▶ [PROBLEM STATEMENT] In your answer, print every record exactly as it is written.

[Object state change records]
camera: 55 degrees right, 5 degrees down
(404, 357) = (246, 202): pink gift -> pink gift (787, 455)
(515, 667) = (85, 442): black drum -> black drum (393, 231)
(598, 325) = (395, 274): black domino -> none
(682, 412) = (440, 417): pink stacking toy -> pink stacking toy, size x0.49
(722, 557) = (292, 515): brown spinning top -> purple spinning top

▶ [RESPONSE TO THE TASK]
camera: 55 degrees right, 5 degrees down
(404, 357) = (246, 202): pink gift -> pink gift (787, 455)
(515, 667) = (85, 442): black drum -> black drum (393, 231)
(598, 325) = (395, 274): black domino -> none
(682, 412) = (440, 417): pink stacking toy -> pink stacking toy, size x0.49
(722, 557) = (292, 515): brown spinning top -> purple spinning top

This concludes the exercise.